● **Record set**:
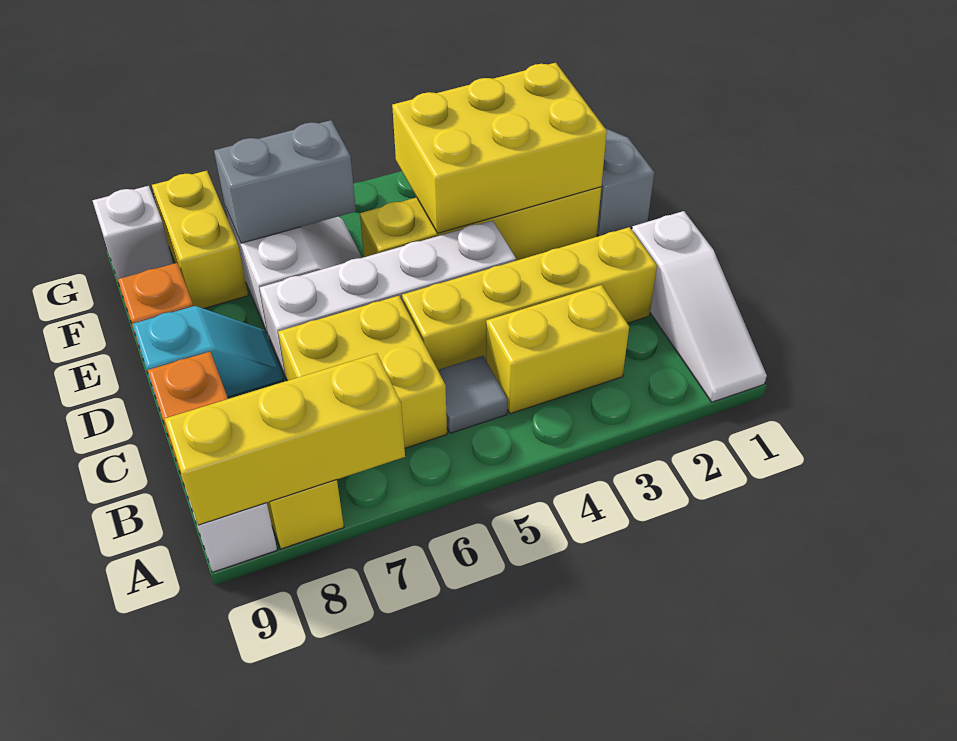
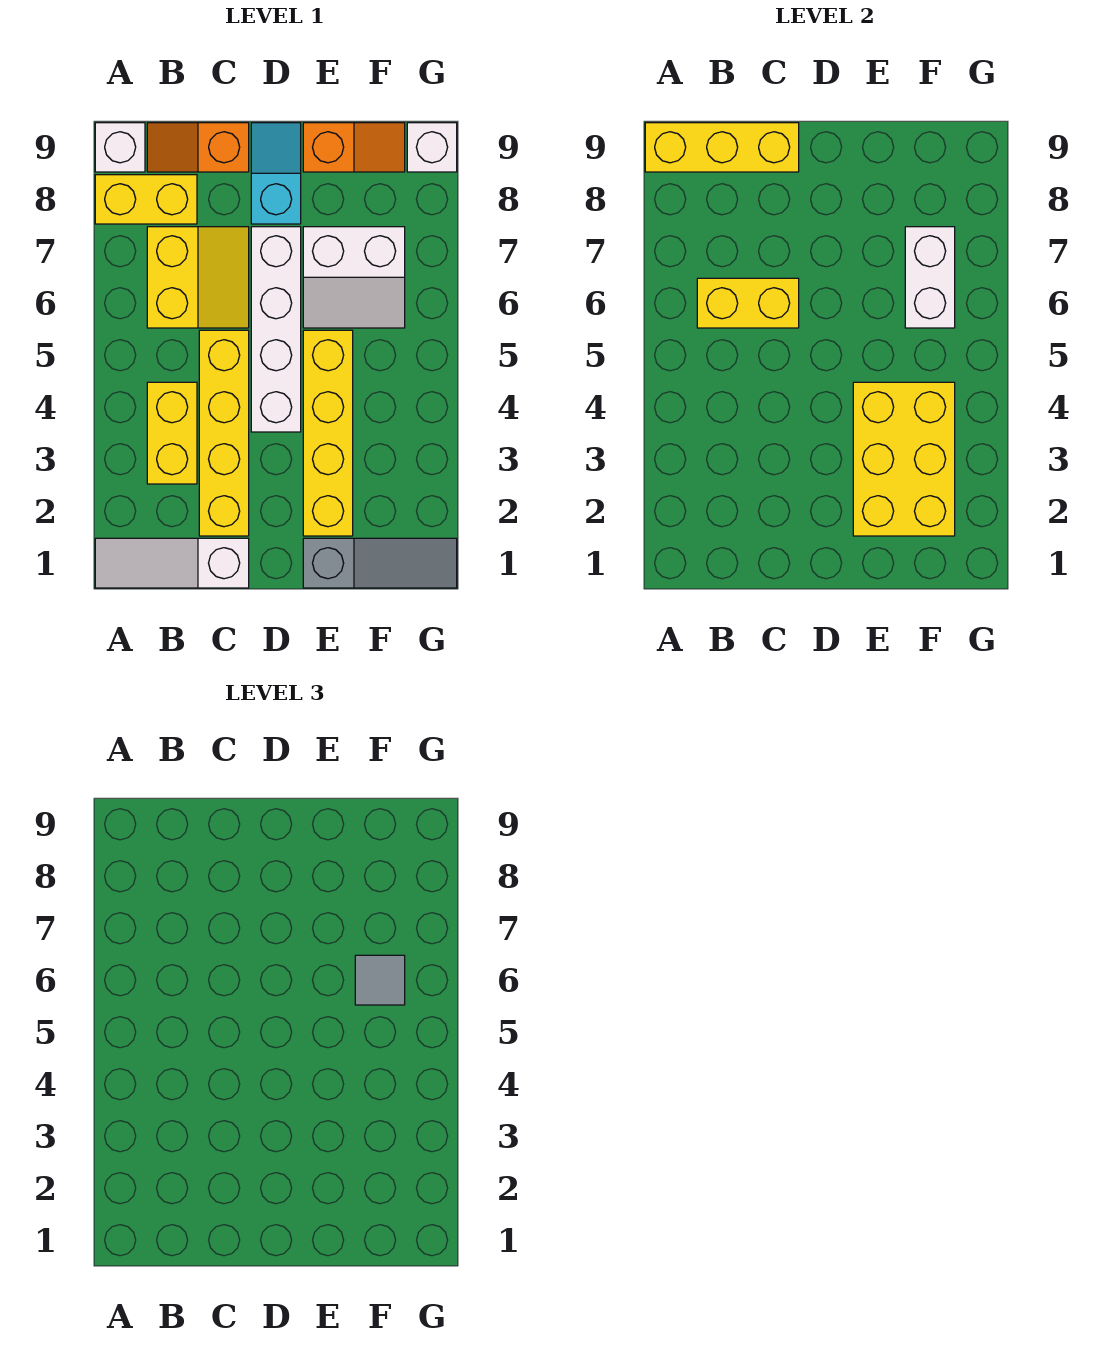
yellow brick A7:A9 level 2 -> yellow brick A9:C9 level 2
grey tile B5 level 1 -> grey tile F6 level 3
yellow brick B6:C7 level 1 -> yellow slope B6:C7 level 1 top B
cyan slope D8:D9 level 1 top 9 -> cyan slope D8:D9 level 1 top 8
grey brick F6:F7 level 2 -> white brick F6:F7 level 2
yellow brick F8:G8 level 1 -> yellow brick B6:C6 level 2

● **What you have to do**:
Would it be possible to reproduce the material word for word, images omitted?

● **Answer to the problem**:
yellow brick A7:A9 level 2 -> yellow brick A9:C9 level 2
grey tile B5 level 1 -> grey tile F6 level 3
yellow brick B6:C7 level 1 -> yellow slope B6:C7 level 1 top B
cyan slope D8:D9 level 1 top 9 -> cyan slope D8:D9 level 1 top 8
grey brick F6:F7 level 2 -> white brick F6:F7 level 2
yellow brick F8:G8 level 1 -> yellow brick B6:C6 level 2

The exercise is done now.